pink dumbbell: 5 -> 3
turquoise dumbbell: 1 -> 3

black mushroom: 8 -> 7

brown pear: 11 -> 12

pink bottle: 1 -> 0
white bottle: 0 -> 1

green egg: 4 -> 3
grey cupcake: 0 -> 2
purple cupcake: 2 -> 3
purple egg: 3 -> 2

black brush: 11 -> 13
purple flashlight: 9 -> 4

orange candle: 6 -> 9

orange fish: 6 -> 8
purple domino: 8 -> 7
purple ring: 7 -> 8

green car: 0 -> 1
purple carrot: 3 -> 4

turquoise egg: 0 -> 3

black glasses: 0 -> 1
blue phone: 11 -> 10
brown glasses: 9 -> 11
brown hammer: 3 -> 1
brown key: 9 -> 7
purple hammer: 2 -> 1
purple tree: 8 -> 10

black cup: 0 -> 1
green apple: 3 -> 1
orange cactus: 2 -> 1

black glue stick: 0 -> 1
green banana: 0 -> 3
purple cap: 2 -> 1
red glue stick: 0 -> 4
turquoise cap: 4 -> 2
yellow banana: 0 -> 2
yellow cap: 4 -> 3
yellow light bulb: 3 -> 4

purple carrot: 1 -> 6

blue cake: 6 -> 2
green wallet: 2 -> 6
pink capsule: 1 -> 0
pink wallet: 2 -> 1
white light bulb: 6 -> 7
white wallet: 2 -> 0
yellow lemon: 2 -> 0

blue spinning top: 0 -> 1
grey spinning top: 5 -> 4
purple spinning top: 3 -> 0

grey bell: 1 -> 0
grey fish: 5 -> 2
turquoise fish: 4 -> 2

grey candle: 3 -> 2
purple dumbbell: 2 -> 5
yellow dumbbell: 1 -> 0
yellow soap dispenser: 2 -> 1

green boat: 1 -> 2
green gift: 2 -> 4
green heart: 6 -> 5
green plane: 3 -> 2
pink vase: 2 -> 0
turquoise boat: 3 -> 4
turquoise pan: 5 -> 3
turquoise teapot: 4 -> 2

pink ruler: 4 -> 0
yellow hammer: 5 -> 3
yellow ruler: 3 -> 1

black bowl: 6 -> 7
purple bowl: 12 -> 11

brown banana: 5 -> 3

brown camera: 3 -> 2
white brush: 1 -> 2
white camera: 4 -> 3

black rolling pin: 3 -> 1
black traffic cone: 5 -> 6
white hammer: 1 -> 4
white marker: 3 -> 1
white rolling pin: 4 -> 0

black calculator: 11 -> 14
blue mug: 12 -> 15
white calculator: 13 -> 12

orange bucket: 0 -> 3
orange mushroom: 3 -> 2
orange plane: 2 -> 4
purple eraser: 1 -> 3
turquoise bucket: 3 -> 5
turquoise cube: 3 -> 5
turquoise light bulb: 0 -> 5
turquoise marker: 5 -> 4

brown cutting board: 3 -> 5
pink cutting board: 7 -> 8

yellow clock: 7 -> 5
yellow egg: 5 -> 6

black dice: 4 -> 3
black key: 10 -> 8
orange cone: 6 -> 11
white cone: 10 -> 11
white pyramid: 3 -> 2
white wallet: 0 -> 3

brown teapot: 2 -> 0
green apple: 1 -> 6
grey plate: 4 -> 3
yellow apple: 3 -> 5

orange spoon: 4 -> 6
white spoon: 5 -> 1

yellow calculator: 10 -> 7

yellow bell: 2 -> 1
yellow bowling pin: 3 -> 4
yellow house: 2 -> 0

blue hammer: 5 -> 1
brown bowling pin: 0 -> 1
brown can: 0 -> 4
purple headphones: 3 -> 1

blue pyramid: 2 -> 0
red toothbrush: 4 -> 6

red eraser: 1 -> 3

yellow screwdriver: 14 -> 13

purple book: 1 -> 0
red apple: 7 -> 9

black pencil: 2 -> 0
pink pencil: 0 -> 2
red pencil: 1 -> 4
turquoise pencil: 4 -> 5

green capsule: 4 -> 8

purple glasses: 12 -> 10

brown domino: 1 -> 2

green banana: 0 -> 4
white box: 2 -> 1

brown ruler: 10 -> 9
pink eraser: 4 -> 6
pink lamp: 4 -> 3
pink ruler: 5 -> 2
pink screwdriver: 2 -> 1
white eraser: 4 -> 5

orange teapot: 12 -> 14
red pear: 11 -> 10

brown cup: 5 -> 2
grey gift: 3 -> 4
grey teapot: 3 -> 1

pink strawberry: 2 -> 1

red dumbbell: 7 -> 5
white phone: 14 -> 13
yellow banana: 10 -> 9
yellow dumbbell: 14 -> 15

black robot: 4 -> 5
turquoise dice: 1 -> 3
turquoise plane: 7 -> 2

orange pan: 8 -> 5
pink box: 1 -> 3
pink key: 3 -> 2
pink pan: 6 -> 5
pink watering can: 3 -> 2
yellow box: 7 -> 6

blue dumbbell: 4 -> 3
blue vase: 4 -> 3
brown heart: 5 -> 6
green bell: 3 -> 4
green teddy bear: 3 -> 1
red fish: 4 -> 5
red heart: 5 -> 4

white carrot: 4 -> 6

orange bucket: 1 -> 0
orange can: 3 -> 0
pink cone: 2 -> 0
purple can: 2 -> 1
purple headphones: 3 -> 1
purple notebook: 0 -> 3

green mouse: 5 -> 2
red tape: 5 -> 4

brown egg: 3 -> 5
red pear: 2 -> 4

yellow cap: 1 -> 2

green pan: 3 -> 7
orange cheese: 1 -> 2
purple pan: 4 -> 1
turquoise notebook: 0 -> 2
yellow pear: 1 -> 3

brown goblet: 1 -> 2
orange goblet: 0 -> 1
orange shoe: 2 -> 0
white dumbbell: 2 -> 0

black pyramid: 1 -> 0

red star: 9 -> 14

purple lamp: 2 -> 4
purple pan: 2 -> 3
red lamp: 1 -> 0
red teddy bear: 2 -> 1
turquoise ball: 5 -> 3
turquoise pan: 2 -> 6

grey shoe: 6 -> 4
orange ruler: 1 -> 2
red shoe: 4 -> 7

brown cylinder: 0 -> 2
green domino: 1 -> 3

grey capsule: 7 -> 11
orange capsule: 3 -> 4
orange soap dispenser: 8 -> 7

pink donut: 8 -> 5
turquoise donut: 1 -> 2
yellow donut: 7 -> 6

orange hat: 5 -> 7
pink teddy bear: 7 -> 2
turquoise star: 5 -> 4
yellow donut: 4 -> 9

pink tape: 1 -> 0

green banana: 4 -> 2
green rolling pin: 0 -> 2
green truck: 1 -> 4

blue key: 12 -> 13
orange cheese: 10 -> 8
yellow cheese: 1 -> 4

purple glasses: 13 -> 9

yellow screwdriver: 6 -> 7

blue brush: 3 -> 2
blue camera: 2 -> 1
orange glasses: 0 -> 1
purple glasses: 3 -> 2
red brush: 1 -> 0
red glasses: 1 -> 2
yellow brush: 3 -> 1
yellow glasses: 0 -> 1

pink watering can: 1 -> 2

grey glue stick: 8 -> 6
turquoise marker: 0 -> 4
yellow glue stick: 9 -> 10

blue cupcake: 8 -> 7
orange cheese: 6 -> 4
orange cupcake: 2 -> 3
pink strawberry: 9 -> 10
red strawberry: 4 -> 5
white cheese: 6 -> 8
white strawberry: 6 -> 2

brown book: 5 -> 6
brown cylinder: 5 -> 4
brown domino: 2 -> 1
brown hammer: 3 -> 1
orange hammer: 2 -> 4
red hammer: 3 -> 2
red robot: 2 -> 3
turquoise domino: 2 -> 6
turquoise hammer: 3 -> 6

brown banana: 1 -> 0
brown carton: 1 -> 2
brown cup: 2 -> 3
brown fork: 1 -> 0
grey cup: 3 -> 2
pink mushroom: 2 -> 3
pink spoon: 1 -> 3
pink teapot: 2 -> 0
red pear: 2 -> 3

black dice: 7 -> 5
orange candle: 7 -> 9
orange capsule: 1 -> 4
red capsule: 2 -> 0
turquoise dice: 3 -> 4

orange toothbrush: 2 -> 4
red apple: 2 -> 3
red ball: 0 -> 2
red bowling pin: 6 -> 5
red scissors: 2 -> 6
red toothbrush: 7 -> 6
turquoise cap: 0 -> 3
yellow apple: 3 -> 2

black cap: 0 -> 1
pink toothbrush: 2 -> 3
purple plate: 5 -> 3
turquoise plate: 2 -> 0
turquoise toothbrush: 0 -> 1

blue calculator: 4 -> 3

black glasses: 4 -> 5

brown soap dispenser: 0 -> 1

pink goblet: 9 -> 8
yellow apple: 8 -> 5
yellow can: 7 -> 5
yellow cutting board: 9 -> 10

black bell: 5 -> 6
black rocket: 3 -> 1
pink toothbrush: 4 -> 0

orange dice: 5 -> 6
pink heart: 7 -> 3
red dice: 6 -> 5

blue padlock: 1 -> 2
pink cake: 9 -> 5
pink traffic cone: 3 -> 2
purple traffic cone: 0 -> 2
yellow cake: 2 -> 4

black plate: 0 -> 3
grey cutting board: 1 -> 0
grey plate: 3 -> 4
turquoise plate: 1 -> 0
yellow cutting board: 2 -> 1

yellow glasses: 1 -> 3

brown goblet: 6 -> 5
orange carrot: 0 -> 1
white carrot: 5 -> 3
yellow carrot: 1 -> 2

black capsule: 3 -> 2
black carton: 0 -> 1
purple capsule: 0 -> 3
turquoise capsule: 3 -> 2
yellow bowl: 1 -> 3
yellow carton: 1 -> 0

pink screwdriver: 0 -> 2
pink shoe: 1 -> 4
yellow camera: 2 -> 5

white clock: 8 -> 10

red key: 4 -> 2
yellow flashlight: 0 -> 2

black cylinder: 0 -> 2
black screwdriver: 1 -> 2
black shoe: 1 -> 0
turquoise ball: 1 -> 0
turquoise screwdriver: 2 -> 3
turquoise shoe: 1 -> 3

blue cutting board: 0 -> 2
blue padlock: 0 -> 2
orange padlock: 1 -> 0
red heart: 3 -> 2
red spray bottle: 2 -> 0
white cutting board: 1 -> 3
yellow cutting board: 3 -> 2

◆ AIM OF THE TASK:
Output only the lines from the top of the entries through the one holding "yellow dumbbell: 1 -> 0", copied exactly.

◆ FINISHED TASK:
pink dumbbell: 5 -> 3
turquoise dumbbell: 1 -> 3

black mushroom: 8 -> 7

brown pear: 11 -> 12

pink bottle: 1 -> 0
white bottle: 0 -> 1

green egg: 4 -> 3
grey cupcake: 0 -> 2
purple cupcake: 2 -> 3
purple egg: 3 -> 2

black brush: 11 -> 13
purple flashlight: 9 -> 4

orange candle: 6 -> 9

orange fish: 6 -> 8
purple domino: 8 -> 7
purple ring: 7 -> 8

green car: 0 -> 1
purple carrot: 3 -> 4

turquoise egg: 0 -> 3

black glasses: 0 -> 1
blue phone: 11 -> 10
brown glasses: 9 -> 11
brown hammer: 3 -> 1
brown key: 9 -> 7
purple hammer: 2 -> 1
purple tree: 8 -> 10

black cup: 0 -> 1
green apple: 3 -> 1
orange cactus: 2 -> 1

black glue stick: 0 -> 1
green banana: 0 -> 3
purple cap: 2 -> 1
red glue stick: 0 -> 4
turquoise cap: 4 -> 2
yellow banana: 0 -> 2
yellow cap: 4 -> 3
yellow light bulb: 3 -> 4

purple carrot: 1 -> 6

blue cake: 6 -> 2
green wallet: 2 -> 6
pink capsule: 1 -> 0
pink wallet: 2 -> 1
white light bulb: 6 -> 7
white wallet: 2 -> 0
yellow lemon: 2 -> 0

blue spinning top: 0 -> 1
grey spinning top: 5 -> 4
purple spinning top: 3 -> 0

grey bell: 1 -> 0
grey fish: 5 -> 2
turquoise fish: 4 -> 2

grey candle: 3 -> 2
purple dumbbell: 2 -> 5
yellow dumbbell: 1 -> 0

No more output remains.